**The records:**
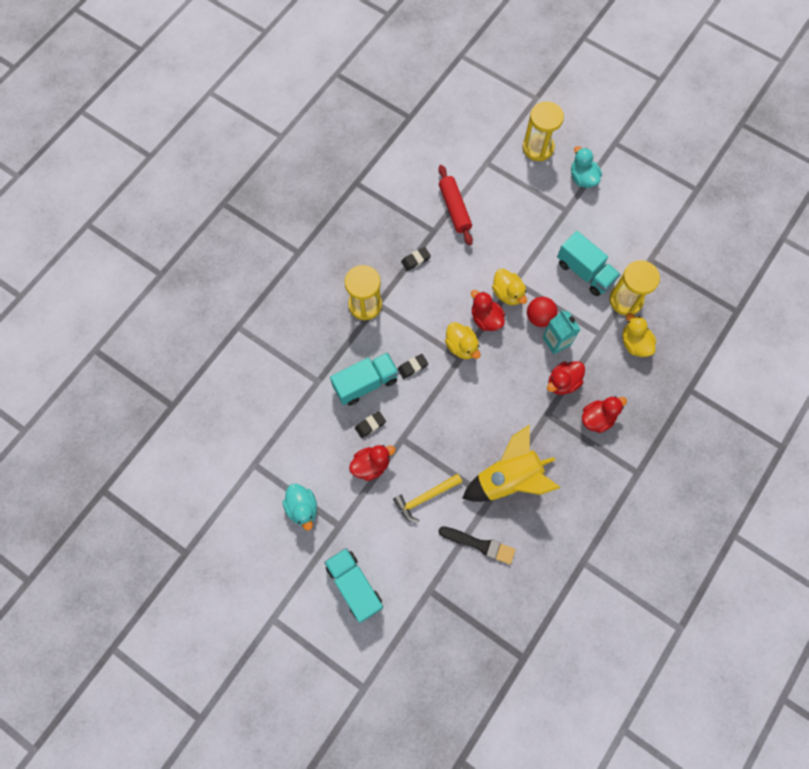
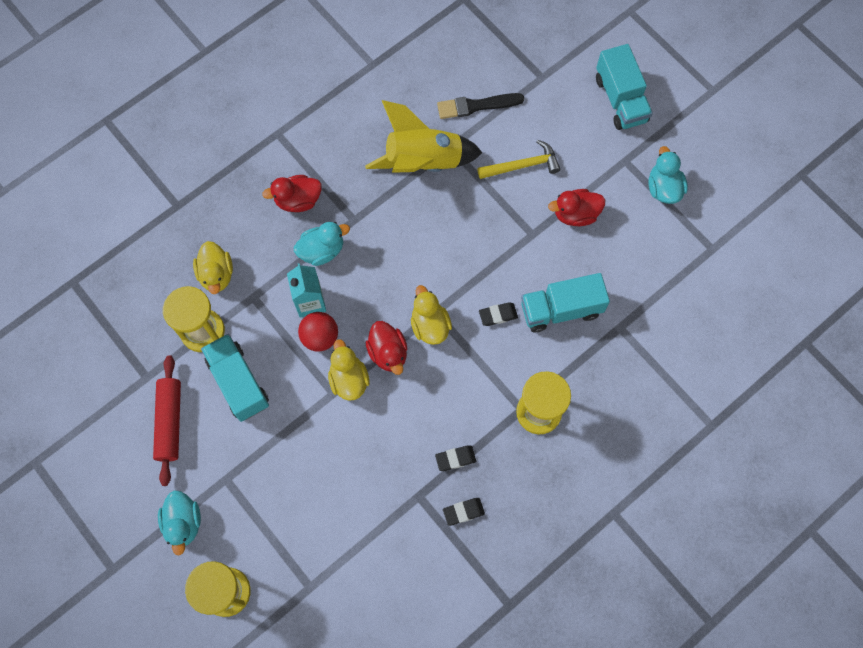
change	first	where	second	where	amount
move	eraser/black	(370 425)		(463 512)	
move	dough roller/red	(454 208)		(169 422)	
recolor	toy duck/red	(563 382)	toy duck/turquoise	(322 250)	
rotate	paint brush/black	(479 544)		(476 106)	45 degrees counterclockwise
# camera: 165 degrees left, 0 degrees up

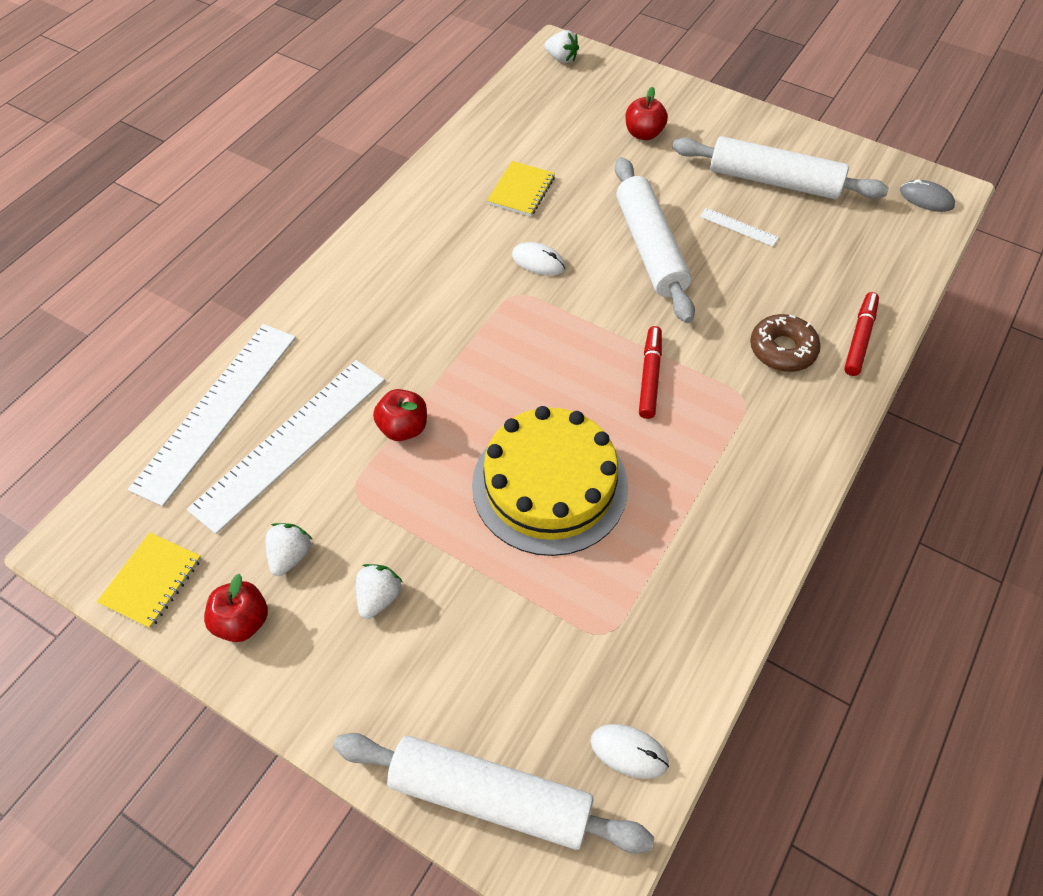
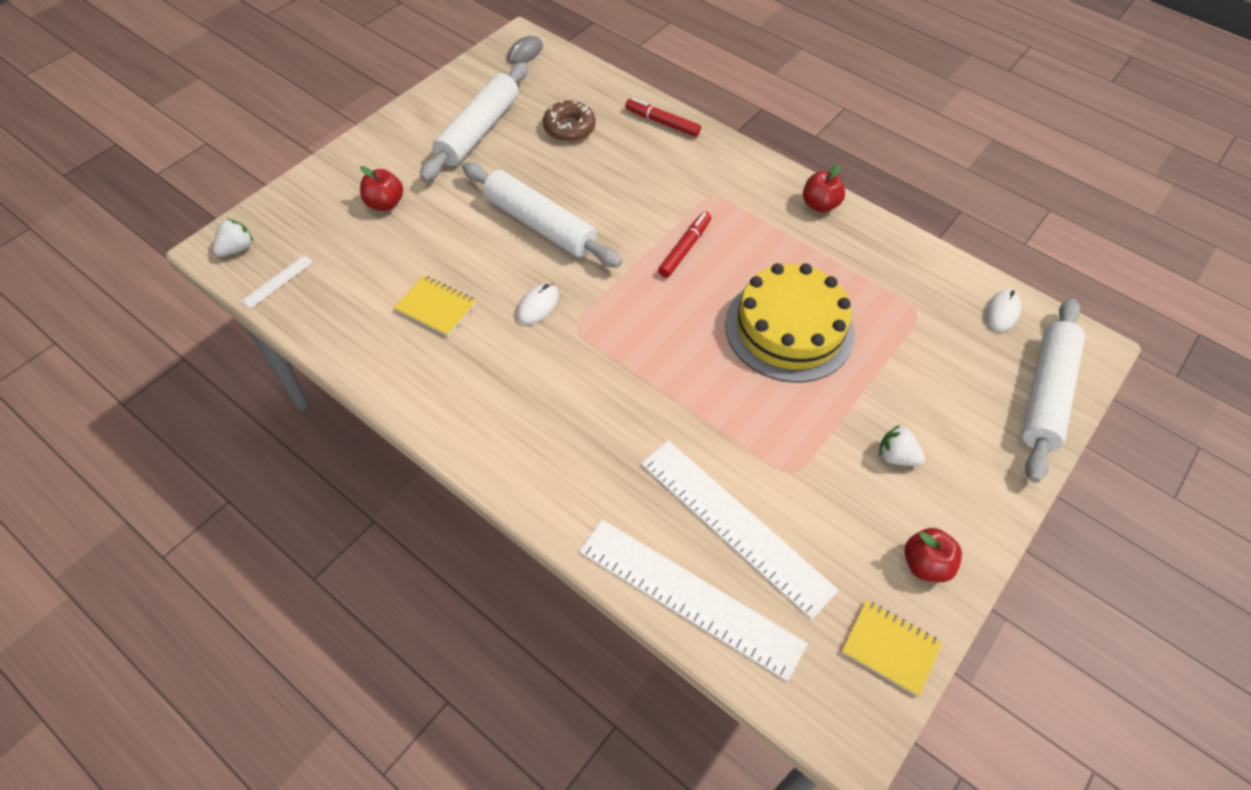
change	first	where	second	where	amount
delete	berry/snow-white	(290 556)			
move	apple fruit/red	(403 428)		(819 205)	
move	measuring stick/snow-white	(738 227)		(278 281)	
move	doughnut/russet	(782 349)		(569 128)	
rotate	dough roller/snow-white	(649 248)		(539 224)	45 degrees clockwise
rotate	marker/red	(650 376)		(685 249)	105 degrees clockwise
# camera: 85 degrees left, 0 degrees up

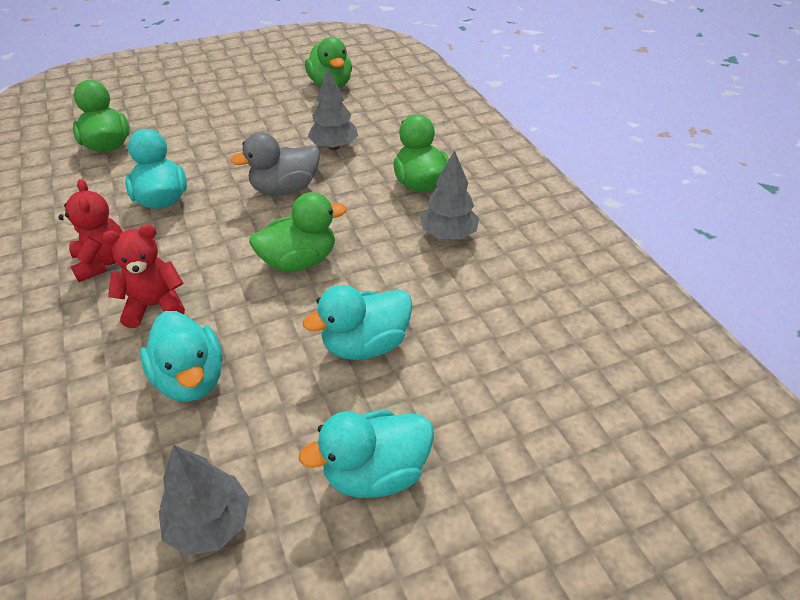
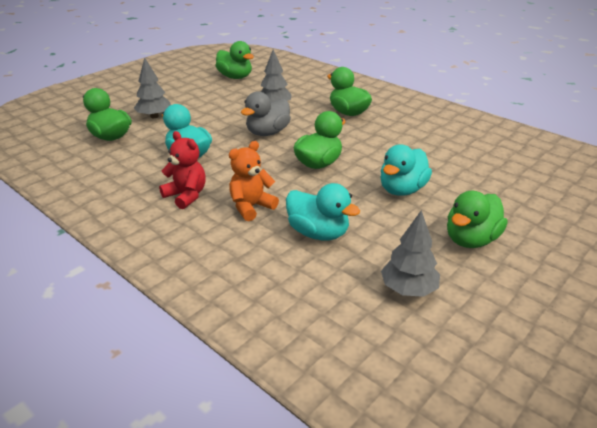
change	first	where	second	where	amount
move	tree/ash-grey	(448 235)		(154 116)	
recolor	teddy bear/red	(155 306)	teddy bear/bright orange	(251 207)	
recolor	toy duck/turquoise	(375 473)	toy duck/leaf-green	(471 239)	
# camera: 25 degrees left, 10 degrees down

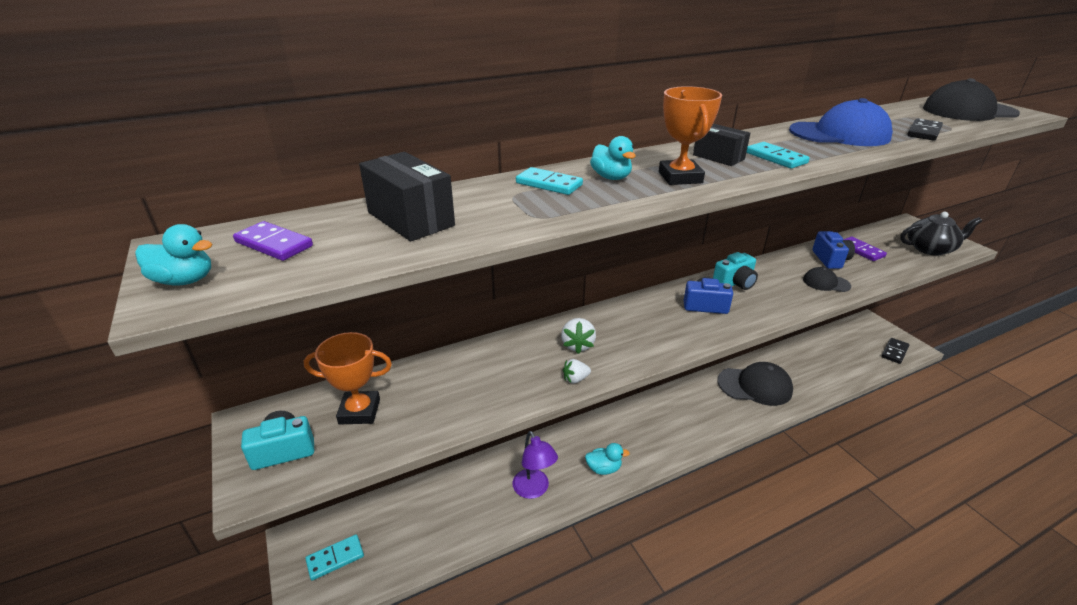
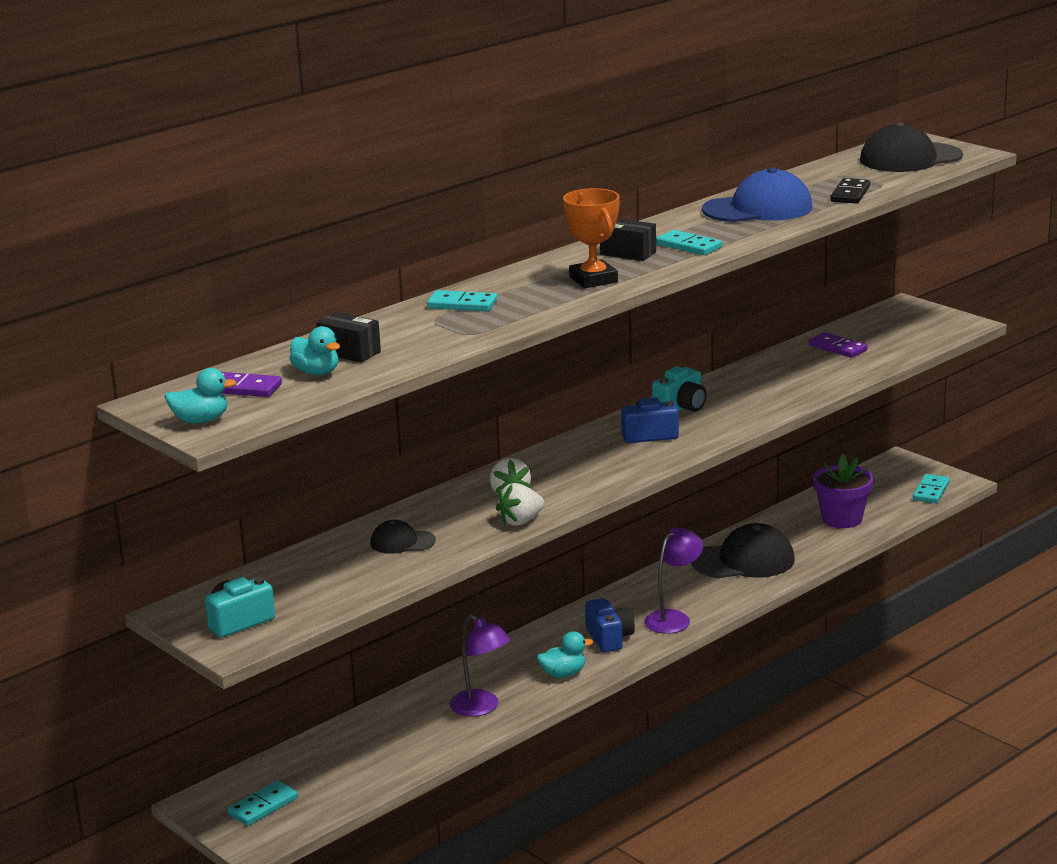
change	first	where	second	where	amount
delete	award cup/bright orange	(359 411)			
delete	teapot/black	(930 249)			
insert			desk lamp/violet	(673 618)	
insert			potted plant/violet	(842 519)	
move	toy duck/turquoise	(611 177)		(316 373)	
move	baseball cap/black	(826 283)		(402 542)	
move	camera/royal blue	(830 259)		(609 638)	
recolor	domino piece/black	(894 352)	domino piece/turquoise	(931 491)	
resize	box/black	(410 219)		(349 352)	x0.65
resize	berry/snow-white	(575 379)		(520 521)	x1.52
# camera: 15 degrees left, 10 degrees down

**Exercise:** An exact copy of the listing is required, with every image removed.

**Answer to this exercise:**
change	first	where	second	where	amount
move	eraser/black	(370 425)		(463 512)	
move	dough roller/red	(454 208)		(169 422)	
recolor	toy duck/red	(563 382)	toy duck/turquoise	(322 250)	
rotate	paint brush/black	(479 544)		(476 106)	45 degrees counterclockwise
# camera: 165 degrees left, 0 degrees up

change	first	where	second	where	amount
delete	berry/snow-white	(290 556)			
move	apple fruit/red	(403 428)		(819 205)	
move	measuring stick/snow-white	(738 227)		(278 281)	
move	doughnut/russet	(782 349)		(569 128)	
rotate	dough roller/snow-white	(649 248)		(539 224)	45 degrees clockwise
rotate	marker/red	(650 376)		(685 249)	105 degrees clockwise
# camera: 85 degrees left, 0 degrees up

change	first	where	second	where	amount
move	tree/ash-grey	(448 235)		(154 116)	
recolor	teddy bear/red	(155 306)	teddy bear/bright orange	(251 207)	
recolor	toy duck/turquoise	(375 473)	toy duck/leaf-green	(471 239)	
# camera: 25 degrees left, 10 degrees down

change	first	where	second	where	amount
delete	award cup/bright orange	(359 411)			
delete	teapot/black	(930 249)			
insert			desk lamp/violet	(673 618)	
insert			potted plant/violet	(842 519)	
move	toy duck/turquoise	(611 177)		(316 373)	
move	baseball cap/black	(826 283)		(402 542)	
move	camera/royal blue	(830 259)		(609 638)	
recolor	domino piece/black	(894 352)	domino piece/turquoise	(931 491)	
resize	box/black	(410 219)		(349 352)	x0.65
resize	berry/snow-white	(575 379)		(520 521)	x1.52
# camera: 15 degrees left, 10 degrees down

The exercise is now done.